▶ **What you have to do**: When a line of the listing below has the string "purple" in it, copy that line.

▶ **Supplied material**:
#####
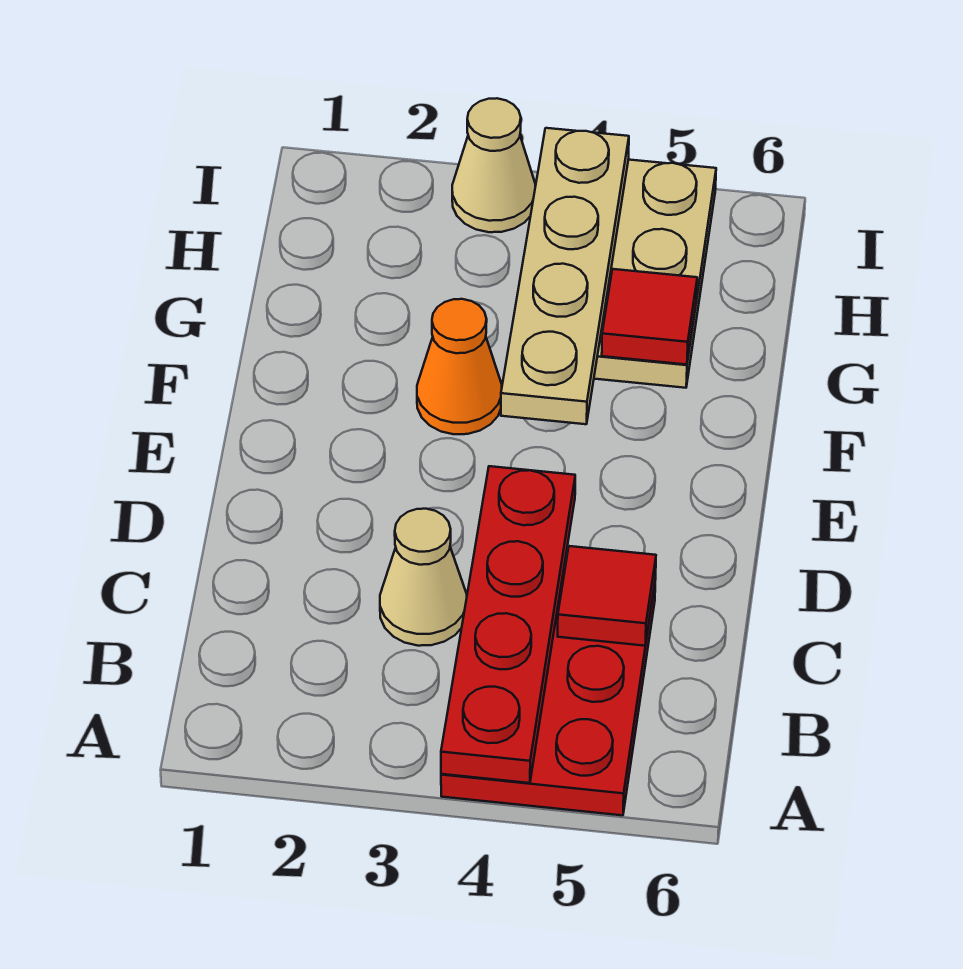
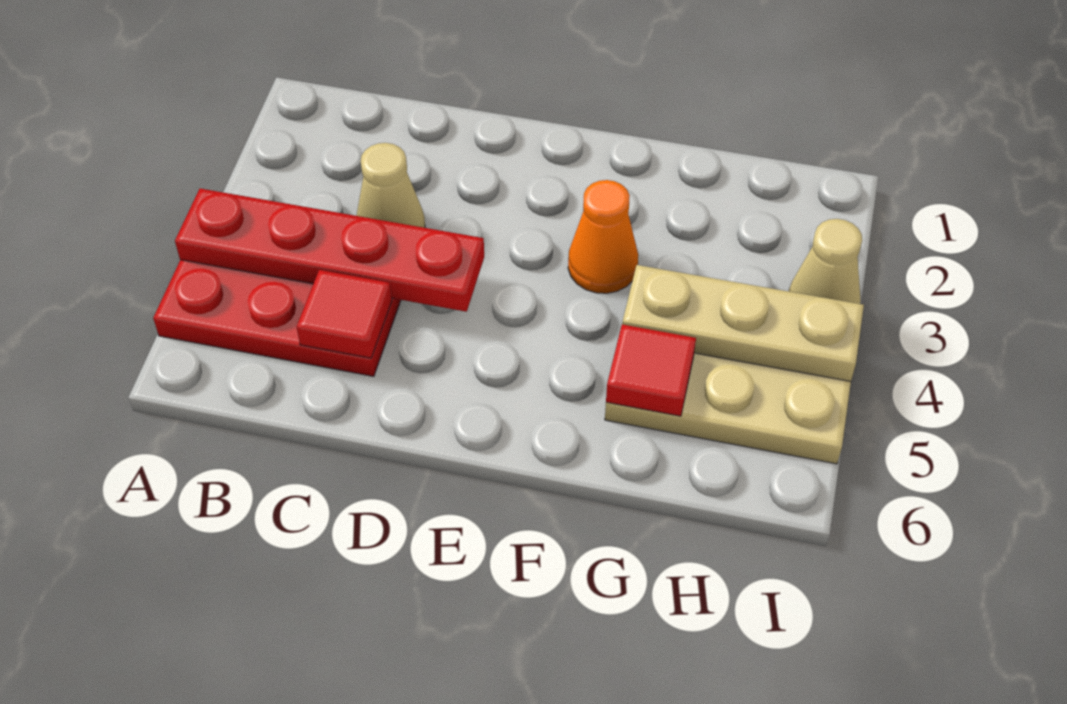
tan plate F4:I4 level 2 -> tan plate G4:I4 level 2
#####
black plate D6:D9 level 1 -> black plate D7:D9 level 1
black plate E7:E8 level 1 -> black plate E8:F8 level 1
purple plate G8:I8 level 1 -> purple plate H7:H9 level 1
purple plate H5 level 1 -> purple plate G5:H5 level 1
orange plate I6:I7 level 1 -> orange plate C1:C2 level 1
#####
▶ **Result for this exercise**:
purple plate G8:I8 level 1 -> purple plate H7:H9 level 1
purple plate H5 level 1 -> purple plate G5:H5 level 1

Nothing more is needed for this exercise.